● The problem: Print all the data, keeping every line exactly as it is.

* START *

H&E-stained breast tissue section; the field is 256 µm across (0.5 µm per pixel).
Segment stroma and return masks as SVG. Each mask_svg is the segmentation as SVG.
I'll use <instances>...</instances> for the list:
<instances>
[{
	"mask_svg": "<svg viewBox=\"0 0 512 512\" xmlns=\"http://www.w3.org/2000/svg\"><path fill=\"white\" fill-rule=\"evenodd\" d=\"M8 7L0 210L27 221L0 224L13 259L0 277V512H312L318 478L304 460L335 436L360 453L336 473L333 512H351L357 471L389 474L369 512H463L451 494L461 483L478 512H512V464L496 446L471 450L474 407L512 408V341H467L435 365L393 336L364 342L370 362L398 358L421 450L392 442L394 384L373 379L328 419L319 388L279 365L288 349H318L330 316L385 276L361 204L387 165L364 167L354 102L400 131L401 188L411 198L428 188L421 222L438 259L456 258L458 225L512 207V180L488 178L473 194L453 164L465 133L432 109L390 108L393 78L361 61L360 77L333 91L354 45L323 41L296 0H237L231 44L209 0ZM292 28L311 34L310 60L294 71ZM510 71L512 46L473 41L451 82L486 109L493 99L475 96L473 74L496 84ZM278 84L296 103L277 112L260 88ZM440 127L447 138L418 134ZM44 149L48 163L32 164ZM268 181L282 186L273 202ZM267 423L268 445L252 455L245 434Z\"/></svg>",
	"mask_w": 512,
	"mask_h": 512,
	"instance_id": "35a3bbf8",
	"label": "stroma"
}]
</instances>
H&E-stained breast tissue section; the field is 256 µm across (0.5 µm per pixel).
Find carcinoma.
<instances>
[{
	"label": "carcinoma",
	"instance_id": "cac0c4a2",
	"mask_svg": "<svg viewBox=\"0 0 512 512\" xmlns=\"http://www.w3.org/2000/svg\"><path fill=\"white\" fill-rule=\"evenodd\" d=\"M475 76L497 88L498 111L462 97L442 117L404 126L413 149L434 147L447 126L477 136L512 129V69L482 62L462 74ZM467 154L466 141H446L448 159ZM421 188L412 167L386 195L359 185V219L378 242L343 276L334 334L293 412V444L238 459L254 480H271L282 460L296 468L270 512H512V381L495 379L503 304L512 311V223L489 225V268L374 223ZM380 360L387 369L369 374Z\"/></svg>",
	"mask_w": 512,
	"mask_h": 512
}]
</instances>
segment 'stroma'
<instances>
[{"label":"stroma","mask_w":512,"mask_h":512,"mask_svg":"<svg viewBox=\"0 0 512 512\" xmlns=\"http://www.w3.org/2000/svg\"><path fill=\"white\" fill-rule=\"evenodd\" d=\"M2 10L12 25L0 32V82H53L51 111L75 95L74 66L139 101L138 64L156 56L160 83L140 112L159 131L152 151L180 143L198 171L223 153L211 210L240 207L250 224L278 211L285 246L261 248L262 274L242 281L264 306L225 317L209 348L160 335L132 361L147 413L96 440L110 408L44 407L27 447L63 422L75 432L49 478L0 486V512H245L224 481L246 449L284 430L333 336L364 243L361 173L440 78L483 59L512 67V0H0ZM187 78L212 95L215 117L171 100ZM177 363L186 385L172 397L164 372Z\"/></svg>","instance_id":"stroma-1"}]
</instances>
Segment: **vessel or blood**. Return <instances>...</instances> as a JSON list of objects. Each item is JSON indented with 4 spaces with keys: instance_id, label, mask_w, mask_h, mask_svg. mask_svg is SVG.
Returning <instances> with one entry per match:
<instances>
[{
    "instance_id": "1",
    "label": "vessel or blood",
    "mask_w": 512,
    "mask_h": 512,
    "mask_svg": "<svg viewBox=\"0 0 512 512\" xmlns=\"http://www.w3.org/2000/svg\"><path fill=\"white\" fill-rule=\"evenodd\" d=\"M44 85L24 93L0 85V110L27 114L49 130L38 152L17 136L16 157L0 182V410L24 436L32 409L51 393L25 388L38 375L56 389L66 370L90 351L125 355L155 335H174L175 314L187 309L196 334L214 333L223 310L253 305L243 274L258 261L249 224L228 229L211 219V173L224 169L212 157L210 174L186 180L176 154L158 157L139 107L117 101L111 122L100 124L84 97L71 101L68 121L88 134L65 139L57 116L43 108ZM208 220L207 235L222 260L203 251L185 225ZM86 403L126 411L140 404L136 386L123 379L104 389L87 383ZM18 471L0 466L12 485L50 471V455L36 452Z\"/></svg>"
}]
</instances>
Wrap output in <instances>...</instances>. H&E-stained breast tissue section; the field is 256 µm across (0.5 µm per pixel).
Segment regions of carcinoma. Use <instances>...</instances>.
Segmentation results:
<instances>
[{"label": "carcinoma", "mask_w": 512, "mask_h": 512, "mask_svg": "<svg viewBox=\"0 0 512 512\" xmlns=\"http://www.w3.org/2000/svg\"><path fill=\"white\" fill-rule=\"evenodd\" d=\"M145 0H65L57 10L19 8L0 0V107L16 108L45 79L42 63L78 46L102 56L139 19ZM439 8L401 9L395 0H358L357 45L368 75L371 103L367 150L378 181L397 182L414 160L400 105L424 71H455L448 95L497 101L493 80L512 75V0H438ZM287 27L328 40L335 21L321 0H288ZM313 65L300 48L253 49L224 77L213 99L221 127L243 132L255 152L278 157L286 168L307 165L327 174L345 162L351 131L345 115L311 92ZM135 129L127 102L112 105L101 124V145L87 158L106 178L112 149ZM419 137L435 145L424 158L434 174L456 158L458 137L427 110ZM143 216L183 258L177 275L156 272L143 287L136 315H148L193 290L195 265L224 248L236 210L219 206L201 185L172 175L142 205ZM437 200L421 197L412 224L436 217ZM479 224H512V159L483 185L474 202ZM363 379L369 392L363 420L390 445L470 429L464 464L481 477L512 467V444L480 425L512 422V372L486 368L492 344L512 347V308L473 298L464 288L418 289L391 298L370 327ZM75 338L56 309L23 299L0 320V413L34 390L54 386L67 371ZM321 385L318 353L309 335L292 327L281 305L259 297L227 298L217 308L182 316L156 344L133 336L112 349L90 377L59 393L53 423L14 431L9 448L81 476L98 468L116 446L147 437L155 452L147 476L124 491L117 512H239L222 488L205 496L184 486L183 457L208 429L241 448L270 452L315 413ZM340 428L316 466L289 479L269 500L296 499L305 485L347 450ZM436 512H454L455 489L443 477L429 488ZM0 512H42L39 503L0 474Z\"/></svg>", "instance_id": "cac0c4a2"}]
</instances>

* END *

● Answer in full:
H&E-stained breast tissue section; the field is 256 µm across (0.5 µm per pixel).
Segment stroma and return masks as SVG. Each mask_svg is the segmentation as SVG.
I'll use <instances>...</instances> for the list:
<instances>
[{
	"mask_svg": "<svg viewBox=\"0 0 512 512\" xmlns=\"http://www.w3.org/2000/svg\"><path fill=\"white\" fill-rule=\"evenodd\" d=\"M8 7L0 210L27 221L0 224L13 259L0 277V512H312L318 478L304 460L335 436L360 453L336 473L333 512H351L357 471L389 474L369 512H463L451 494L461 483L478 512H512V464L496 446L471 450L474 407L512 408V341H467L435 365L393 336L364 342L370 362L398 358L421 450L392 442L394 384L373 379L328 419L319 388L279 365L288 349H318L330 316L385 276L361 204L387 165L364 167L354 102L400 131L401 188L411 198L428 188L421 222L438 259L456 258L458 225L512 207V180L488 178L473 194L453 164L465 133L432 109L390 108L393 78L361 61L360 77L333 91L354 45L323 41L296 0H237L231 44L209 0ZM292 28L311 34L310 60L294 71ZM510 71L512 46L473 41L451 82L486 109L493 99L475 96L473 74L496 84ZM278 84L296 103L277 112L260 88ZM440 127L447 138L418 134ZM44 149L48 163L32 164ZM268 181L282 186L273 202ZM267 423L268 445L252 455L245 434Z\"/></svg>",
	"mask_w": 512,
	"mask_h": 512,
	"instance_id": "35a3bbf8",
	"label": "stroma"
}]
</instances>
H&E-stained breast tissue section; the field is 256 µm across (0.5 µm per pixel).
Find carcinoma.
<instances>
[{
	"label": "carcinoma",
	"instance_id": "cac0c4a2",
	"mask_svg": "<svg viewBox=\"0 0 512 512\" xmlns=\"http://www.w3.org/2000/svg\"><path fill=\"white\" fill-rule=\"evenodd\" d=\"M475 76L497 88L498 111L462 97L442 117L404 126L413 149L434 147L447 126L477 136L512 129V69L482 62L462 74ZM467 154L466 141H446L448 159ZM421 188L412 167L386 195L359 185V219L378 242L343 276L334 334L293 412V444L238 459L254 480H271L282 460L296 468L270 512H512V381L495 379L503 304L512 311V223L489 225V268L374 223ZM380 360L387 369L369 374Z\"/></svg>",
	"mask_w": 512,
	"mask_h": 512
}]
</instances>
segment 'stroma'
<instances>
[{"label":"stroma","mask_w":512,"mask_h":512,"mask_svg":"<svg viewBox=\"0 0 512 512\" xmlns=\"http://www.w3.org/2000/svg\"><path fill=\"white\" fill-rule=\"evenodd\" d=\"M2 10L12 25L0 32V82H53L51 111L75 95L74 66L139 101L138 64L156 56L160 83L140 112L159 131L152 151L180 143L198 171L223 153L211 210L240 207L250 224L278 211L285 246L261 248L262 274L242 281L264 306L225 317L209 348L160 335L132 361L147 413L96 440L110 408L44 407L27 447L63 422L75 432L49 478L0 486V512H245L224 481L246 449L284 430L333 336L364 243L361 173L440 78L483 59L512 67V0H0ZM187 78L212 95L215 117L171 100ZM177 363L186 385L172 397L164 372Z\"/></svg>","instance_id":"stroma-1"}]
</instances>
Segment: **vessel or blood**. Return <instances>...</instances> as a JSON list of objects. Each item is JSON indented with 4 spaces with keys: instance_id, label, mask_w, mask_h, mask_svg. mask_svg is SVG.
Returning <instances> with one entry per match:
<instances>
[{
    "instance_id": "1",
    "label": "vessel or blood",
    "mask_w": 512,
    "mask_h": 512,
    "mask_svg": "<svg viewBox=\"0 0 512 512\" xmlns=\"http://www.w3.org/2000/svg\"><path fill=\"white\" fill-rule=\"evenodd\" d=\"M44 85L24 93L0 85V110L27 114L49 130L38 152L17 136L16 157L0 182V410L24 436L32 409L51 393L25 388L38 375L56 389L66 370L90 351L125 355L155 335H174L175 314L187 309L196 334L214 333L223 310L253 305L243 274L258 261L249 224L228 229L211 219V173L224 169L212 157L210 174L186 180L176 154L158 157L139 107L117 101L111 122L100 124L84 97L71 101L68 121L88 134L65 139L57 116L43 108ZM208 220L207 235L222 260L203 251L185 225ZM86 403L126 411L140 404L136 386L123 379L104 389L87 383ZM18 471L0 466L12 485L50 471V455L36 452Z\"/></svg>"
}]
</instances>
Wrap output in <instances>...</instances>. H&E-stained breast tissue section; the field is 256 µm across (0.5 µm per pixel).
Segment regions of carcinoma. Use <instances>...</instances>.
Segmentation results:
<instances>
[{"label": "carcinoma", "mask_w": 512, "mask_h": 512, "mask_svg": "<svg viewBox=\"0 0 512 512\" xmlns=\"http://www.w3.org/2000/svg\"><path fill=\"white\" fill-rule=\"evenodd\" d=\"M145 0H65L57 10L19 8L0 0V107L16 108L45 79L42 63L78 46L102 56L139 19ZM439 8L401 9L395 0H358L357 45L368 75L371 103L367 150L378 181L397 182L414 160L400 105L424 71H455L448 95L497 101L493 80L512 75V0H438ZM287 27L328 40L335 21L321 0H288ZM313 65L300 48L253 49L224 77L213 99L221 127L243 132L255 152L278 157L286 168L307 165L327 174L345 162L351 131L345 115L311 92ZM135 129L127 102L112 105L101 124V145L87 158L106 178L112 149ZM419 137L435 145L424 158L434 174L456 158L458 137L427 110ZM143 216L183 258L177 275L156 272L143 287L136 315H148L193 290L195 265L224 248L236 210L219 206L201 185L172 175L142 205ZM437 200L421 197L412 224L436 217ZM479 224H512V159L483 185L474 202ZM363 379L369 392L363 420L390 445L470 429L464 464L481 477L512 467V444L480 425L512 422V372L486 368L492 344L512 347V308L473 298L464 288L418 289L391 298L370 327ZM75 338L56 309L23 299L0 320V413L34 390L54 386L67 371ZM321 385L318 353L309 335L292 327L281 305L259 297L227 298L217 308L182 316L156 344L133 336L112 349L90 377L59 393L53 423L14 431L9 448L81 476L98 468L116 446L147 437L155 452L147 476L124 491L117 512H239L222 488L205 496L184 486L183 457L208 429L241 448L270 452L315 413ZM340 428L316 466L289 479L269 500L296 499L305 485L347 450ZM436 512H454L455 489L443 477L429 488ZM0 512H42L39 503L0 474Z\"/></svg>", "instance_id": "cac0c4a2"}]
</instances>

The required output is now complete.